=== YOUR OBJECTIVE ===
The required result is every line of the records that includes "wedge".

=== RECORDS SUPPLIED ===
○ ○ ○ ○ ○
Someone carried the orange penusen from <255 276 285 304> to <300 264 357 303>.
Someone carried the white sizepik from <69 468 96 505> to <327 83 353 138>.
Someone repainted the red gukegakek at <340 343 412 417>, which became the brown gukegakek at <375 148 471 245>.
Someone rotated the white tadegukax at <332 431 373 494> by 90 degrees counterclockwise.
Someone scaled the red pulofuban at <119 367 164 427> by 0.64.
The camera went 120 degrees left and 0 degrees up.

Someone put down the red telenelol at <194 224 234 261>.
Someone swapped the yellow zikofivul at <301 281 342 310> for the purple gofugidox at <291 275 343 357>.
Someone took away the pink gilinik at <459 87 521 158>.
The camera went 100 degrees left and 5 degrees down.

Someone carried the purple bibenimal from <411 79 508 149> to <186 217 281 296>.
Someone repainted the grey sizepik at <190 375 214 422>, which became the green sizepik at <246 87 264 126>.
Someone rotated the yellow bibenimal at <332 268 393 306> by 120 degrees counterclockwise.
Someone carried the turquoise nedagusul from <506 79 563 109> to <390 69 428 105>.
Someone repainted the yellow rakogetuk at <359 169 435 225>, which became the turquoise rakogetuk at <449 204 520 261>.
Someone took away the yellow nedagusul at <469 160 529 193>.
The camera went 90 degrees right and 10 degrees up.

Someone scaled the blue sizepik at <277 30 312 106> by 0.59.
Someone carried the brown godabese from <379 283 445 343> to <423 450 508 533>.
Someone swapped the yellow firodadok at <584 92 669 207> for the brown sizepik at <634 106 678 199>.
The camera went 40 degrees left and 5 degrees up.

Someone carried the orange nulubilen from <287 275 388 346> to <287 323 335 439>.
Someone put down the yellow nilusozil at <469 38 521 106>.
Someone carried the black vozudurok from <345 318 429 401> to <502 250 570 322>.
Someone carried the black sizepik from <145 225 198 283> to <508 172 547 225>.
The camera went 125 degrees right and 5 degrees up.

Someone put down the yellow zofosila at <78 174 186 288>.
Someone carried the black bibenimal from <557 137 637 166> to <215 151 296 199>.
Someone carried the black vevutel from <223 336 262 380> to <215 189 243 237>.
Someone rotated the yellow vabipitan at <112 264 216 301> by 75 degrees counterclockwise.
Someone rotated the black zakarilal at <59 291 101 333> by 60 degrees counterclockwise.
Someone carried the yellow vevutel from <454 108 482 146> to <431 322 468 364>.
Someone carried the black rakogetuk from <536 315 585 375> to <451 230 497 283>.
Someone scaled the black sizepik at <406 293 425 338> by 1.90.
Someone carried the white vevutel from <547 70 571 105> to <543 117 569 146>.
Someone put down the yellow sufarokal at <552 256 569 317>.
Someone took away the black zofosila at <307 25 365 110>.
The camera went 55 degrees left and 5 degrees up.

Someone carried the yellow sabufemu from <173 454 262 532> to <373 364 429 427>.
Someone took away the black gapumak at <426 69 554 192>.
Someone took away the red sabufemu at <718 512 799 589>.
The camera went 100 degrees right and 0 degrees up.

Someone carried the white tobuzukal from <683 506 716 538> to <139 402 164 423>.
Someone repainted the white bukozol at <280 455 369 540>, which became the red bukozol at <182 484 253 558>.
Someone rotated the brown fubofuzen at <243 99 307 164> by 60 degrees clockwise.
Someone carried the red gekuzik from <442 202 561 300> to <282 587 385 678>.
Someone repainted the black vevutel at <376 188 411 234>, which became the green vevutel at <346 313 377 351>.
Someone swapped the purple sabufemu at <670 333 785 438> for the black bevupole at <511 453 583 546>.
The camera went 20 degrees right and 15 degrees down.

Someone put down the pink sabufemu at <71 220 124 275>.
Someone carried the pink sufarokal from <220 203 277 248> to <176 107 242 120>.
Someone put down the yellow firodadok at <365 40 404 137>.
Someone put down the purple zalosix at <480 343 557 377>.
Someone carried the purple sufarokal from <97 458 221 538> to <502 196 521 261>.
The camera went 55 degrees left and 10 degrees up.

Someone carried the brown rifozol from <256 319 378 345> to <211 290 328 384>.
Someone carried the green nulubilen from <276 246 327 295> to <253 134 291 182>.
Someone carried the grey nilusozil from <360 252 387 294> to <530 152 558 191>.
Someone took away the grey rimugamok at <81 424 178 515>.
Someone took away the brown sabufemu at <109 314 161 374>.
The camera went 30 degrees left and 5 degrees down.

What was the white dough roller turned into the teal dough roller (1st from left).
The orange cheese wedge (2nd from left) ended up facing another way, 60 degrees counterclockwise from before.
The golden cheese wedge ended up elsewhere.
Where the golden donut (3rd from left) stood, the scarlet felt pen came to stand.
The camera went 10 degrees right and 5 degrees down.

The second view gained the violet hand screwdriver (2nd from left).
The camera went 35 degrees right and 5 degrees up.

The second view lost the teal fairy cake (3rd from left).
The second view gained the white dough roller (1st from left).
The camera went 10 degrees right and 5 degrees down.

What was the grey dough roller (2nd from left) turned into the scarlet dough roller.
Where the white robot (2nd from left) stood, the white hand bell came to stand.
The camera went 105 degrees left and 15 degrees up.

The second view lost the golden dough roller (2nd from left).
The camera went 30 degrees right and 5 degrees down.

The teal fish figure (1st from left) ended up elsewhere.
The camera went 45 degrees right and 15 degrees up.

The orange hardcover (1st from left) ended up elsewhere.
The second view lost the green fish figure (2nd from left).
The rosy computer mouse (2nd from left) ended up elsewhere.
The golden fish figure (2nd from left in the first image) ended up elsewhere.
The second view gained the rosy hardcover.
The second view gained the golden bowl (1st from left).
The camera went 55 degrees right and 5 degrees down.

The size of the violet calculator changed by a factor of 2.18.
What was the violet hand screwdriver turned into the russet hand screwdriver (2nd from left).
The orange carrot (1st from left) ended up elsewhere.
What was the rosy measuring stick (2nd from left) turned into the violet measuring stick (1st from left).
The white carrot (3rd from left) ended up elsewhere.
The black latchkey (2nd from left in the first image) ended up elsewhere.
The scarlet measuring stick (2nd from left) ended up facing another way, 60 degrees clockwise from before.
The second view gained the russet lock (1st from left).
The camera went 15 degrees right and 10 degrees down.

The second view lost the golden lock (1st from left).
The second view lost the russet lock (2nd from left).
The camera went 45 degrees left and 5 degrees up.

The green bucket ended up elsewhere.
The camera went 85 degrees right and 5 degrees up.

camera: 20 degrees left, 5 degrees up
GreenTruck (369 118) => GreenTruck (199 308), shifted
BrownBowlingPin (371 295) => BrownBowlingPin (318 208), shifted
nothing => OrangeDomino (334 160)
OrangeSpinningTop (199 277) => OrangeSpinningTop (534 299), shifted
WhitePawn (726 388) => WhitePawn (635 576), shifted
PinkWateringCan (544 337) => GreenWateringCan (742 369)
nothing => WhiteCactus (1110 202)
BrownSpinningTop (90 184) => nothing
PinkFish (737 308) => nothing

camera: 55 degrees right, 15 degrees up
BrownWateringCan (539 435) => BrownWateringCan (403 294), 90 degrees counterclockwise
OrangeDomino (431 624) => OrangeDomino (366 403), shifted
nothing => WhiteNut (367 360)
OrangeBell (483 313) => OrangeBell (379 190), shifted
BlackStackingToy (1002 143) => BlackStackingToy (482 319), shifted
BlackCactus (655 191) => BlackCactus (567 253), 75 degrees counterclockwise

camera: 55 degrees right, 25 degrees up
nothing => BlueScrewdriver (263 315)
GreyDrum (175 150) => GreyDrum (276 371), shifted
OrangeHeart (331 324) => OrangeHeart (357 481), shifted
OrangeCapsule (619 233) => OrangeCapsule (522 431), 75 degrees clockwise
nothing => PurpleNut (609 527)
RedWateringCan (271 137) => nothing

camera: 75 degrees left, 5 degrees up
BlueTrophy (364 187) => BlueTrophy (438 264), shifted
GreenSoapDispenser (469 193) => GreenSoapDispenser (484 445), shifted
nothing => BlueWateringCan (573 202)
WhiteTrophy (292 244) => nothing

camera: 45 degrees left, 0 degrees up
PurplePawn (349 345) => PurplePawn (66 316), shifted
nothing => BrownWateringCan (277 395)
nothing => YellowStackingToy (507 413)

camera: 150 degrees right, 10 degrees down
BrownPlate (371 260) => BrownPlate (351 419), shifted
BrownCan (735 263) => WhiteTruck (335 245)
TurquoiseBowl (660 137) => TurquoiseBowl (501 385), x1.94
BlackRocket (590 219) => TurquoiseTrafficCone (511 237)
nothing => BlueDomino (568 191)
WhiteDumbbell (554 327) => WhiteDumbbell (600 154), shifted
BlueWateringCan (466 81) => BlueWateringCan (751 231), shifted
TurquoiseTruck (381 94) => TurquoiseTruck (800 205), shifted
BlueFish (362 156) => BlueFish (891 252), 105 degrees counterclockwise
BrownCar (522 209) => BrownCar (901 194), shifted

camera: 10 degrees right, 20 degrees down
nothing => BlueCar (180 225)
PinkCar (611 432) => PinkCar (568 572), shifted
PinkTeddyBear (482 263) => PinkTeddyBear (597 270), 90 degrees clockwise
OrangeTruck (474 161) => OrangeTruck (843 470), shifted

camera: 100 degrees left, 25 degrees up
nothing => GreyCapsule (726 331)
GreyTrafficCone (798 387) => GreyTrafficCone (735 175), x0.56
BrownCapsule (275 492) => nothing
○ ○ ○ ○ ○
=== OUTPUT OF THE EXERCISE ===
The orange cheese wedge (2nd from left) ended up facing another way, 60 degrees counterclockwise from before.
The golden cheese wedge ended up elsewhere.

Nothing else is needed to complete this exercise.